*** PROVIDED INFORMATION Section Begins ***

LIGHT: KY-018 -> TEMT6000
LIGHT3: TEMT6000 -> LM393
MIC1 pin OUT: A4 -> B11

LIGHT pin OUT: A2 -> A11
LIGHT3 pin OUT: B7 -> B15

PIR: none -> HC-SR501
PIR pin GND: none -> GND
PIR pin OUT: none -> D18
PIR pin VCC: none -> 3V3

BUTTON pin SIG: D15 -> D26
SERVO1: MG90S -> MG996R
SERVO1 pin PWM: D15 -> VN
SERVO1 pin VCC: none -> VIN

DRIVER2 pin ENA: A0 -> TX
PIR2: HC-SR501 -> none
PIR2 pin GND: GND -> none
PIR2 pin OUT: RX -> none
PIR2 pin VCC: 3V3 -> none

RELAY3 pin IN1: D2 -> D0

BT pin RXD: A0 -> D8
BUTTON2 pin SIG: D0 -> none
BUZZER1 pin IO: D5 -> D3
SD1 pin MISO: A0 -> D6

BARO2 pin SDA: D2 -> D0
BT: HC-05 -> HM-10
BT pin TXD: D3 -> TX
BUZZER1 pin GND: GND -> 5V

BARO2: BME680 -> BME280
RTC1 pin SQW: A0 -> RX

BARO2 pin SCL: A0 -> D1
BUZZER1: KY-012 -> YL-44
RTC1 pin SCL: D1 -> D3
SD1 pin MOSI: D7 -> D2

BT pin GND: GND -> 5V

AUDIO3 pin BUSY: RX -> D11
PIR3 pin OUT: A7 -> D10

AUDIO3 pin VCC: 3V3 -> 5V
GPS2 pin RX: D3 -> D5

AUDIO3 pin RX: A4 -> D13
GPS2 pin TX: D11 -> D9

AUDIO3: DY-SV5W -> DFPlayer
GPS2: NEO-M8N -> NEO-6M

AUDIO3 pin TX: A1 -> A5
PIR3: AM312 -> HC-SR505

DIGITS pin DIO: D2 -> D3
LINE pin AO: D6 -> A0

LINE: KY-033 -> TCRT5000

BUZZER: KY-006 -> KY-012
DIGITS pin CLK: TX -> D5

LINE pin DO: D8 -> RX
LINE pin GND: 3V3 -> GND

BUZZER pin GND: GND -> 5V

*** PROVIDED INFORMATION Section Ends ***

*TASK INSTRUCTIONS:* So that no detail is lost, give every line of the data again exactly.

*TASK OUTPUT:*
LIGHT: KY-018 -> TEMT6000
LIGHT3: TEMT6000 -> LM393
MIC1 pin OUT: A4 -> B11

LIGHT pin OUT: A2 -> A11
LIGHT3 pin OUT: B7 -> B15

PIR: none -> HC-SR501
PIR pin GND: none -> GND
PIR pin OUT: none -> D18
PIR pin VCC: none -> 3V3

BUTTON pin SIG: D15 -> D26
SERVO1: MG90S -> MG996R
SERVO1 pin PWM: D15 -> VN
SERVO1 pin VCC: none -> VIN

DRIVER2 pin ENA: A0 -> TX
PIR2: HC-SR501 -> none
PIR2 pin GND: GND -> none
PIR2 pin OUT: RX -> none
PIR2 pin VCC: 3V3 -> none

RELAY3 pin IN1: D2 -> D0

BT pin RXD: A0 -> D8
BUTTON2 pin SIG: D0 -> none
BUZZER1 pin IO: D5 -> D3
SD1 pin MISO: A0 -> D6

BARO2 pin SDA: D2 -> D0
BT: HC-05 -> HM-10
BT pin TXD: D3 -> TX
BUZZER1 pin GND: GND -> 5V

BARO2: BME680 -> BME280
RTC1 pin SQW: A0 -> RX

BARO2 pin SCL: A0 -> D1
BUZZER1: KY-012 -> YL-44
RTC1 pin SCL: D1 -> D3
SD1 pin MOSI: D7 -> D2

BT pin GND: GND -> 5V

AUDIO3 pin BUSY: RX -> D11
PIR3 pin OUT: A7 -> D10

AUDIO3 pin VCC: 3V3 -> 5V
GPS2 pin RX: D3 -> D5

AUDIO3 pin RX: A4 -> D13
GPS2 pin TX: D11 -> D9

AUDIO3: DY-SV5W -> DFPlayer
GPS2: NEO-M8N -> NEO-6M

AUDIO3 pin TX: A1 -> A5
PIR3: AM312 -> HC-SR505

DIGITS pin DIO: D2 -> D3
LINE pin AO: D6 -> A0

LINE: KY-033 -> TCRT5000

BUZZER: KY-006 -> KY-012
DIGITS pin CLK: TX -> D5

LINE pin DO: D8 -> RX
LINE pin GND: 3V3 -> GND

BUZZER pin GND: GND -> 5V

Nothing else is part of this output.